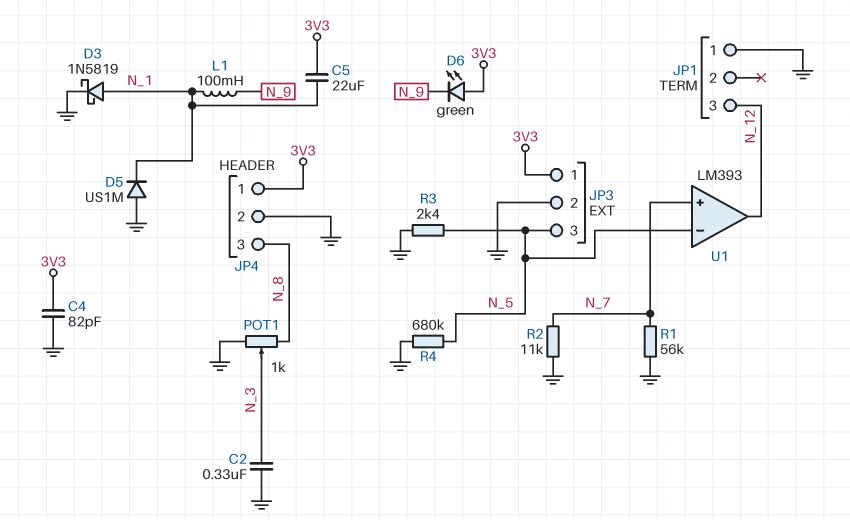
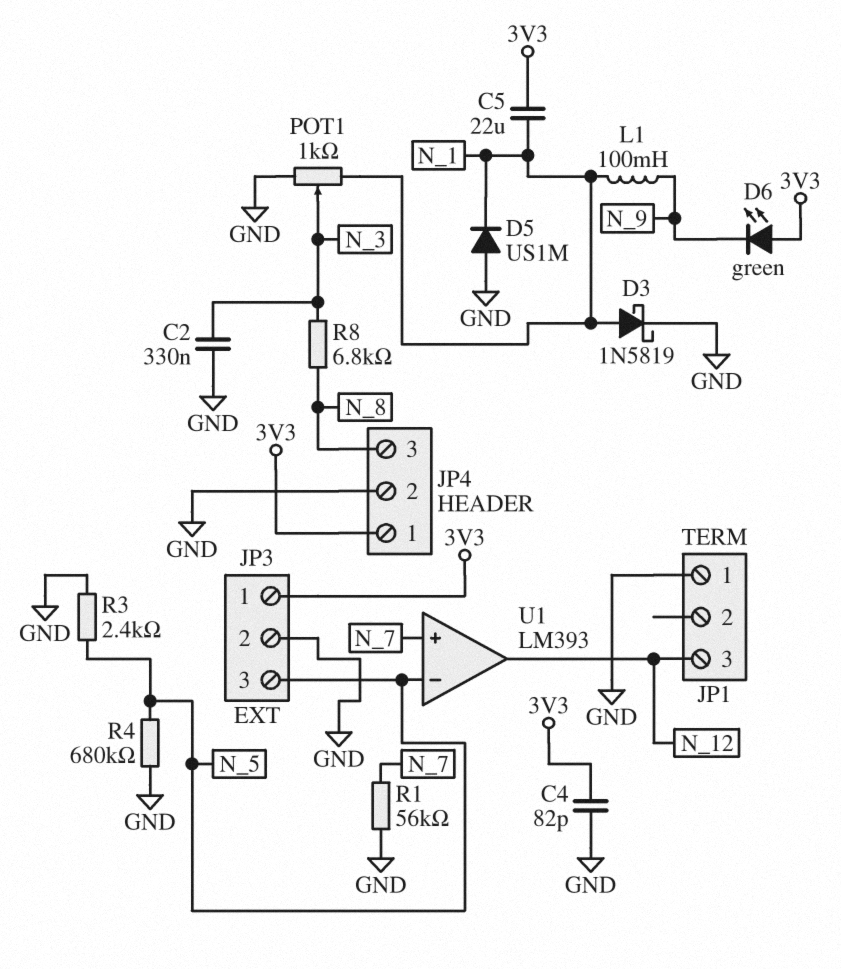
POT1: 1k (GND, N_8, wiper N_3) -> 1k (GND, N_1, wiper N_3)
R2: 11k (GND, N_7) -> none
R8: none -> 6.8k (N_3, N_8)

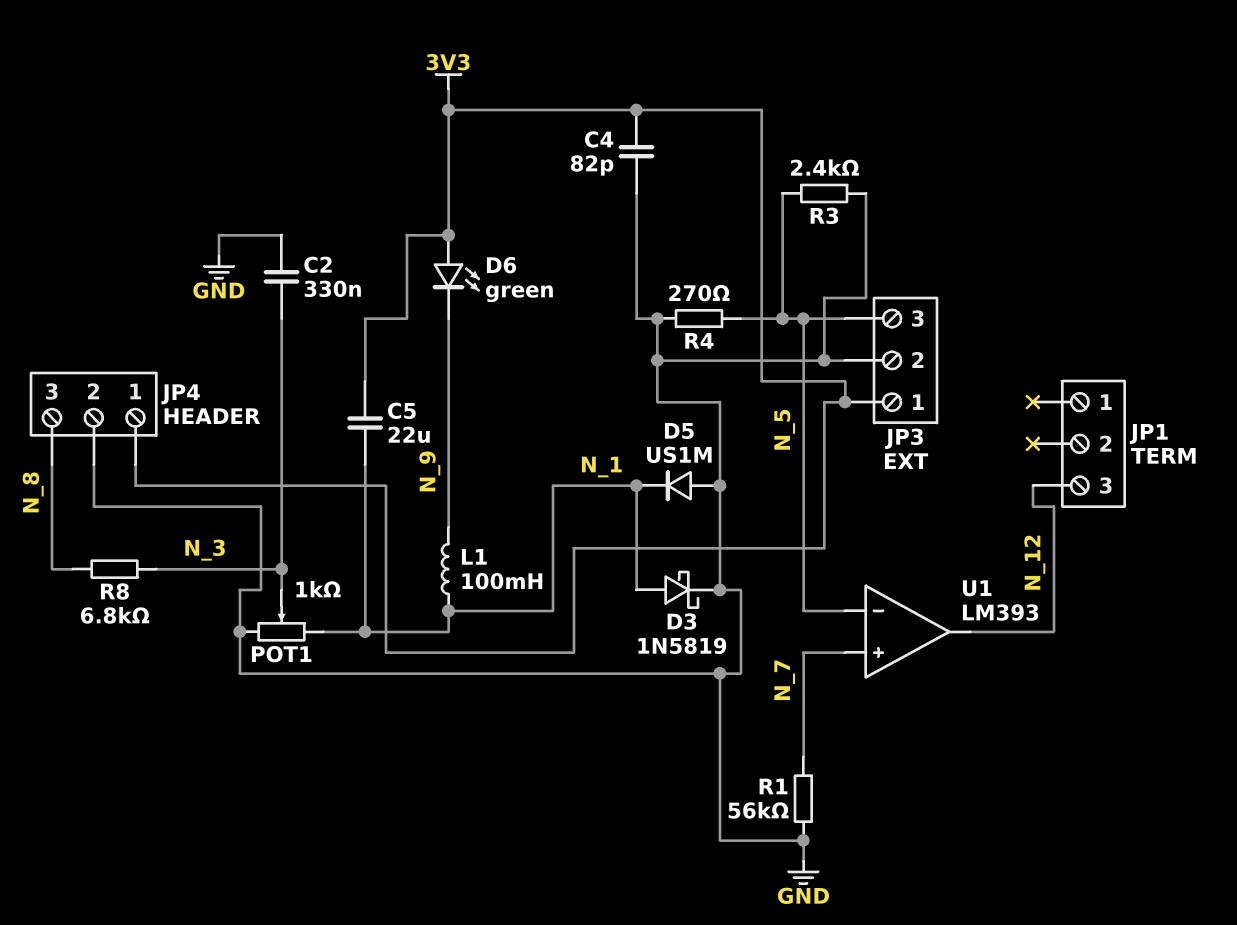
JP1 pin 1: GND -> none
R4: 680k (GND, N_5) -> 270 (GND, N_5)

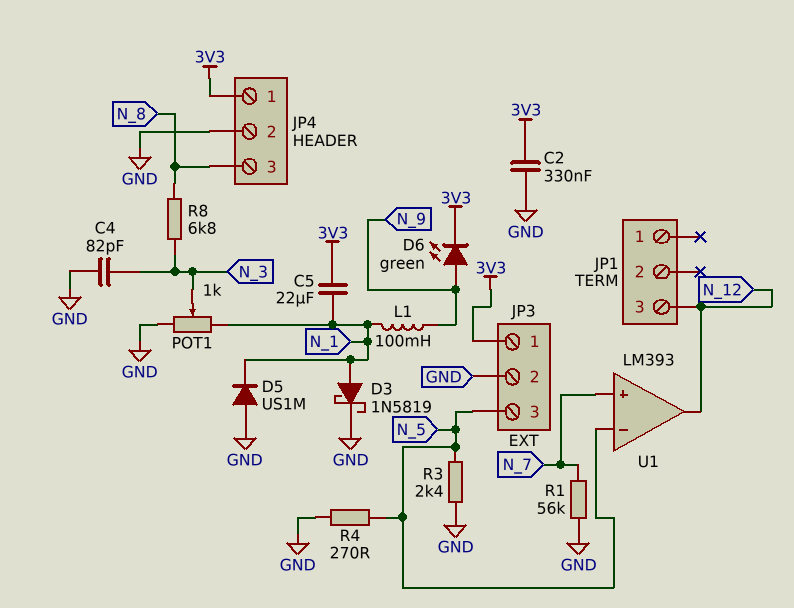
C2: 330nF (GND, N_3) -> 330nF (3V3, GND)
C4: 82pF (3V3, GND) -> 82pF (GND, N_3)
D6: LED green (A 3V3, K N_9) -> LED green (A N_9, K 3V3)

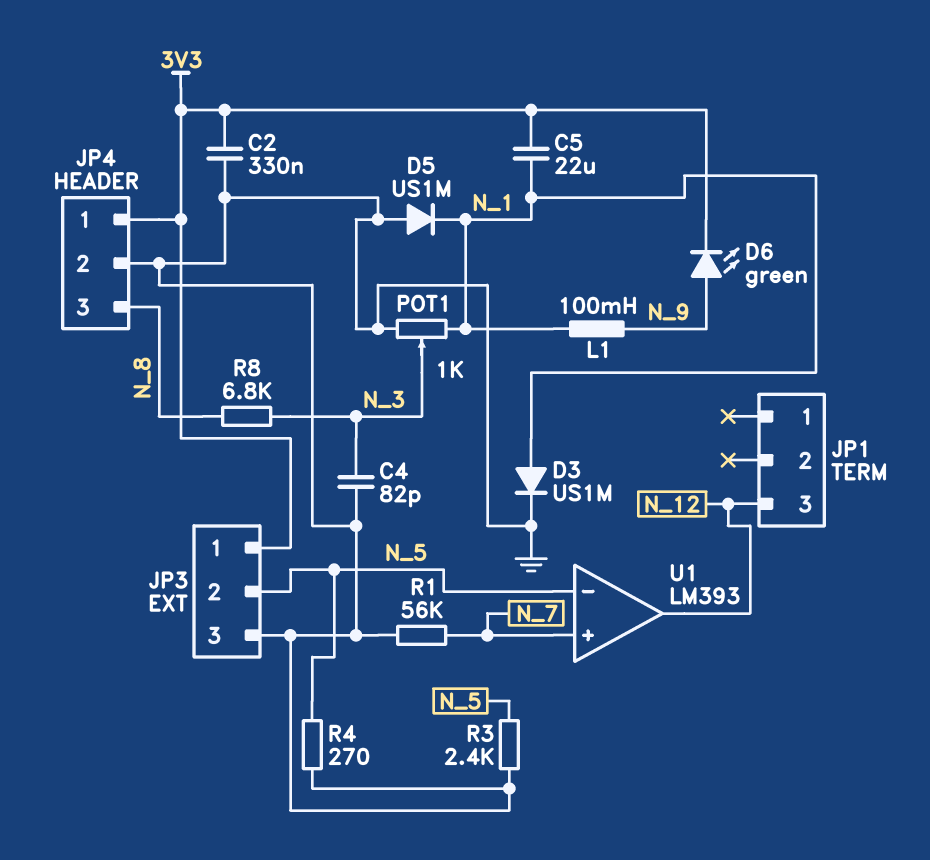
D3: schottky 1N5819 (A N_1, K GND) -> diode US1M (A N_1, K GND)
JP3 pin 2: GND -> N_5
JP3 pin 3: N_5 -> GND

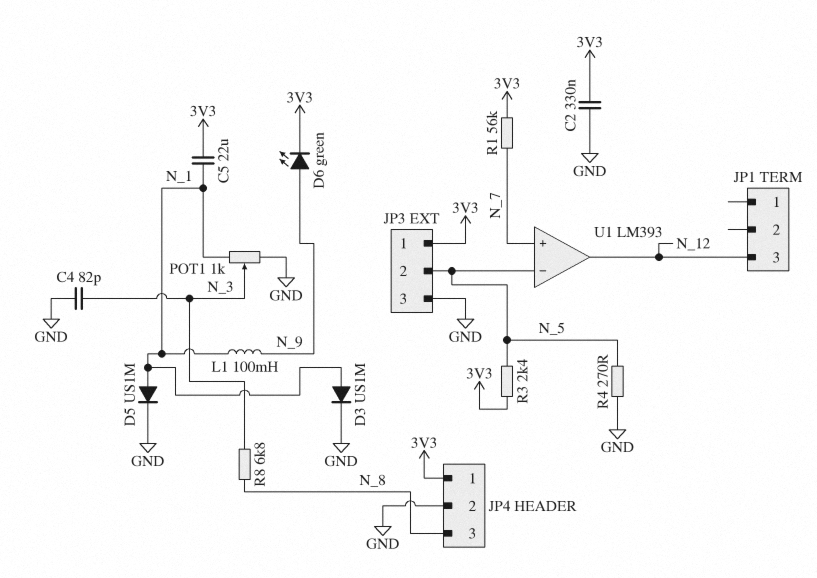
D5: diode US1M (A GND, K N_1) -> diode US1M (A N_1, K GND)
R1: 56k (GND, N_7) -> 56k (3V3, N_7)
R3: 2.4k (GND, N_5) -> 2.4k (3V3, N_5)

Problem description -> Set down the material above as is, without any pictures.

Answer to the problem ->
POT1: 1k (GND, N_8, wiper N_3) -> 1k (GND, N_1, wiper N_3)
R2: 11k (GND, N_7) -> none
R8: none -> 6.8k (N_3, N_8)

JP1 pin 1: GND -> none
R4: 680k (GND, N_5) -> 270 (GND, N_5)

C2: 330nF (GND, N_3) -> 330nF (3V3, GND)
C4: 82pF (3V3, GND) -> 82pF (GND, N_3)
D6: LED green (A 3V3, K N_9) -> LED green (A N_9, K 3V3)

D3: schottky 1N5819 (A N_1, K GND) -> diode US1M (A N_1, K GND)
JP3 pin 2: GND -> N_5
JP3 pin 3: N_5 -> GND

D5: diode US1M (A GND, K N_1) -> diode US1M (A N_1, K GND)
R1: 56k (GND, N_7) -> 56k (3V3, N_7)
R3: 2.4k (GND, N_5) -> 2.4k (3V3, N_5)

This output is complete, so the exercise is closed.